Stored items from a collection
· · · ·
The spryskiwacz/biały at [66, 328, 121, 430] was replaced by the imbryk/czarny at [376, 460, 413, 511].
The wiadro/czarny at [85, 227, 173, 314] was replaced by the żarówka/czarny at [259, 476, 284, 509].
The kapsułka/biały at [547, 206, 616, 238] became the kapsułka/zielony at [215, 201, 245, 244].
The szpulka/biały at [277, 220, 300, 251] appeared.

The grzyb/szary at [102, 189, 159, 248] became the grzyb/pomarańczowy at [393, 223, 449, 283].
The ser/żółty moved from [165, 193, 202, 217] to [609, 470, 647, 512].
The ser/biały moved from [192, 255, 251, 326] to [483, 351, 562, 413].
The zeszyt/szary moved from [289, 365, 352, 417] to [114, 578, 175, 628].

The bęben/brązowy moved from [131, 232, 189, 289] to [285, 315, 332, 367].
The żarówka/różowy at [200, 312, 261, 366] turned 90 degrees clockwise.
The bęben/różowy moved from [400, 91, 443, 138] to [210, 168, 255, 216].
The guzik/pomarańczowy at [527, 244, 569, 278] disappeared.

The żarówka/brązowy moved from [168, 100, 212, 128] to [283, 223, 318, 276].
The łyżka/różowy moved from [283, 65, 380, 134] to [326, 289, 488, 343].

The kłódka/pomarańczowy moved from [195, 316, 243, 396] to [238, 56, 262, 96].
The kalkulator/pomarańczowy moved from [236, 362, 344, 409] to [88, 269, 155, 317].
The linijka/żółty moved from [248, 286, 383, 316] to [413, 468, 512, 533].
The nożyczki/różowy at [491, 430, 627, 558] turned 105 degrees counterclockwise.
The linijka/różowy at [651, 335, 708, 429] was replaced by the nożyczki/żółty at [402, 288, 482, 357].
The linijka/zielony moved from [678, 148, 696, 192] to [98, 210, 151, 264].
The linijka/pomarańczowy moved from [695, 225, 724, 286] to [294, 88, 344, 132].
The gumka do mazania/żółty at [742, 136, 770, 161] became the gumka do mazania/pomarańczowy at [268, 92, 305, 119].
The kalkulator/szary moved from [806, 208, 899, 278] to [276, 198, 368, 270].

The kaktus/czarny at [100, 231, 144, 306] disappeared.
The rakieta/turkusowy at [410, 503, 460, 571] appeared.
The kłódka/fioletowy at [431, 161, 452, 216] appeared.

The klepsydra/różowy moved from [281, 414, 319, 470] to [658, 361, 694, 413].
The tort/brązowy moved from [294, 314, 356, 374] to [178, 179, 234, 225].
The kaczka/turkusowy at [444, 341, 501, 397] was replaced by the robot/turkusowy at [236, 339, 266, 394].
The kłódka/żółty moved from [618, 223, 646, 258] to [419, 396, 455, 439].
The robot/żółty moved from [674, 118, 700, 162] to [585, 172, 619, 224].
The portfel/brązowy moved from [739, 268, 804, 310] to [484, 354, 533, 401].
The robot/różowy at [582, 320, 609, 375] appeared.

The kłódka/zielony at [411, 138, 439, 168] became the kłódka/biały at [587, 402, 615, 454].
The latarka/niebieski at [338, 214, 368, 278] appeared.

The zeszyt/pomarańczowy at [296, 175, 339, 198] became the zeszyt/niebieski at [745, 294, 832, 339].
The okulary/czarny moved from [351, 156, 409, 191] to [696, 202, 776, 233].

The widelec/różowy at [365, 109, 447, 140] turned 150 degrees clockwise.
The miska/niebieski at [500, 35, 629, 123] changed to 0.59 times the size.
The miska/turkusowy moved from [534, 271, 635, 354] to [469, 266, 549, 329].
· · · ·
-- TASK DETAILS --
Word for word, copy out all of the data shown above.

-- OUTPUT OF THE EXERCISE --
The spryskiwacz/biały at [66, 328, 121, 430] was replaced by the imbryk/czarny at [376, 460, 413, 511].
The wiadro/czarny at [85, 227, 173, 314] was replaced by the żarówka/czarny at [259, 476, 284, 509].
The kapsułka/biały at [547, 206, 616, 238] became the kapsułka/zielony at [215, 201, 245, 244].
The szpulka/biały at [277, 220, 300, 251] appeared.

The grzyb/szary at [102, 189, 159, 248] became the grzyb/pomarańczowy at [393, 223, 449, 283].
The ser/żółty moved from [165, 193, 202, 217] to [609, 470, 647, 512].
The ser/biały moved from [192, 255, 251, 326] to [483, 351, 562, 413].
The zeszyt/szary moved from [289, 365, 352, 417] to [114, 578, 175, 628].

The bęben/brązowy moved from [131, 232, 189, 289] to [285, 315, 332, 367].
The żarówka/różowy at [200, 312, 261, 366] turned 90 degrees clockwise.
The bęben/różowy moved from [400, 91, 443, 138] to [210, 168, 255, 216].
The guzik/pomarańczowy at [527, 244, 569, 278] disappeared.

The żarówka/brązowy moved from [168, 100, 212, 128] to [283, 223, 318, 276].
The łyżka/różowy moved from [283, 65, 380, 134] to [326, 289, 488, 343].

The kłódka/pomarańczowy moved from [195, 316, 243, 396] to [238, 56, 262, 96].
The kalkulator/pomarańczowy moved from [236, 362, 344, 409] to [88, 269, 155, 317].
The linijka/żółty moved from [248, 286, 383, 316] to [413, 468, 512, 533].
The nożyczki/różowy at [491, 430, 627, 558] turned 105 degrees counterclockwise.
The linijka/różowy at [651, 335, 708, 429] was replaced by the nożyczki/żółty at [402, 288, 482, 357].
The linijka/zielony moved from [678, 148, 696, 192] to [98, 210, 151, 264].
The linijka/pomarańczowy moved from [695, 225, 724, 286] to [294, 88, 344, 132].
The gumka do mazania/żółty at [742, 136, 770, 161] became the gumka do mazania/pomarańczowy at [268, 92, 305, 119].
The kalkulator/szary moved from [806, 208, 899, 278] to [276, 198, 368, 270].

The kaktus/czarny at [100, 231, 144, 306] disappeared.
The rakieta/turkusowy at [410, 503, 460, 571] appeared.
The kłódka/fioletowy at [431, 161, 452, 216] appeared.

The klepsydra/różowy moved from [281, 414, 319, 470] to [658, 361, 694, 413].
The tort/brązowy moved from [294, 314, 356, 374] to [178, 179, 234, 225].
The kaczka/turkusowy at [444, 341, 501, 397] was replaced by the robot/turkusowy at [236, 339, 266, 394].
The kłódka/żółty moved from [618, 223, 646, 258] to [419, 396, 455, 439].
The robot/żółty moved from [674, 118, 700, 162] to [585, 172, 619, 224].
The portfel/brązowy moved from [739, 268, 804, 310] to [484, 354, 533, 401].
The robot/różowy at [582, 320, 609, 375] appeared.

The kłódka/zielony at [411, 138, 439, 168] became the kłódka/biały at [587, 402, 615, 454].
The latarka/niebieski at [338, 214, 368, 278] appeared.

The zeszyt/pomarańczowy at [296, 175, 339, 198] became the zeszyt/niebieski at [745, 294, 832, 339].
The okulary/czarny moved from [351, 156, 409, 191] to [696, 202, 776, 233].

The widelec/różowy at [365, 109, 447, 140] turned 150 degrees clockwise.
The miska/niebieski at [500, 35, 629, 123] changed to 0.59 times the size.
The miska/turkusowy moved from [534, 271, 635, 354] to [469, 266, 549, 329].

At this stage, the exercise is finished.